Frame-by-frame shape edits
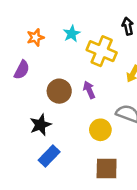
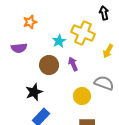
cyan star: (72, 34) -> (59, 41), moved
purple semicircle: (22, 70) -> (19, 48), turned 56

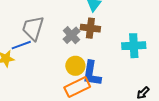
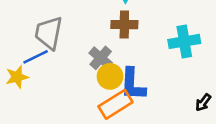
gray cross: (72, 35) -> (101, 58), moved

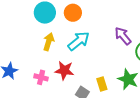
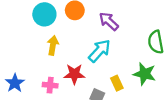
purple arrow: (123, 36) -> (109, 21), moved
cyan arrow: (79, 41) -> (100, 51), moved

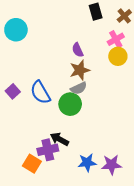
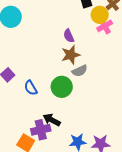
yellow circle: (118, 56) -> (100, 15), moved
gray semicircle: (79, 88) -> (80, 71), moved
blue semicircle: (40, 92) -> (31, 88), moved, size x0.7

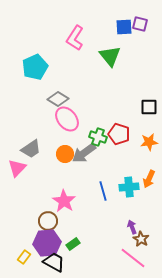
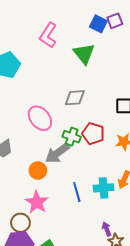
purple square: (140, 24) -> (115, 21), turned -35
blue square: (124, 27) -> (98, 24), turned 30
gray diamond: (58, 99) -> (75, 98), moved, turned -35
orange circle: (65, 154) -> (38, 170), moved

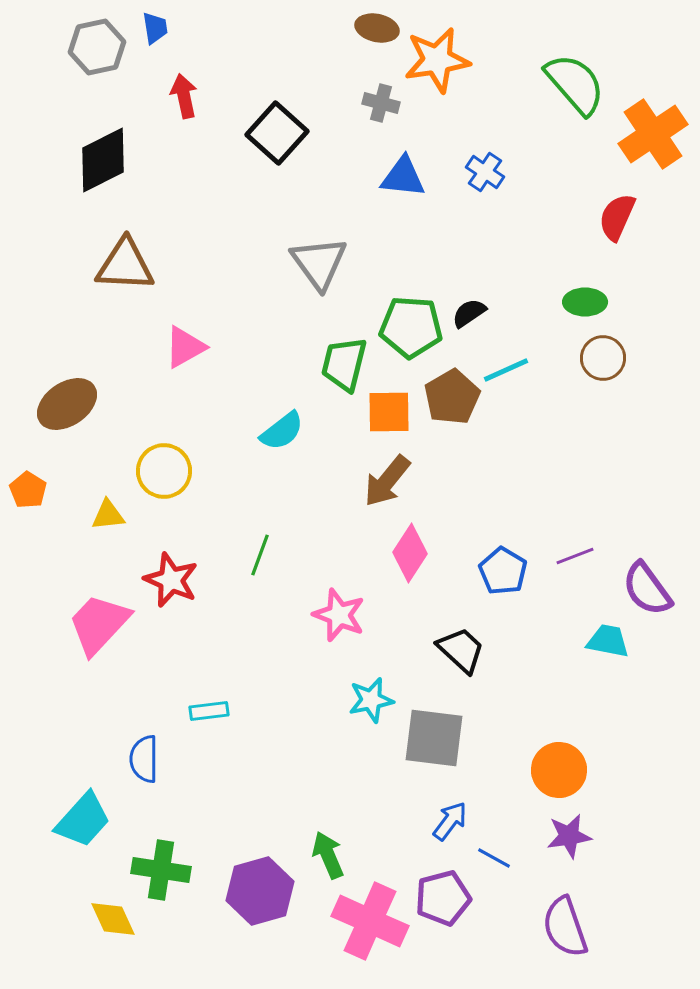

▶ _Prompt_
Both the line containing "gray semicircle: (79, 88) -> (80, 71), moved" and the last line of the records above belong in the exact copy, along with every line between them; pictures do not.

▶ _Output of the task_
gray semicircle: (79, 88) -> (80, 71), moved
blue semicircle: (40, 92) -> (31, 88), moved, size x0.7

purple square: (140, 24) -> (115, 21), turned -35
blue square: (124, 27) -> (98, 24), turned 30
gray diamond: (58, 99) -> (75, 98), moved, turned -35
orange circle: (65, 154) -> (38, 170), moved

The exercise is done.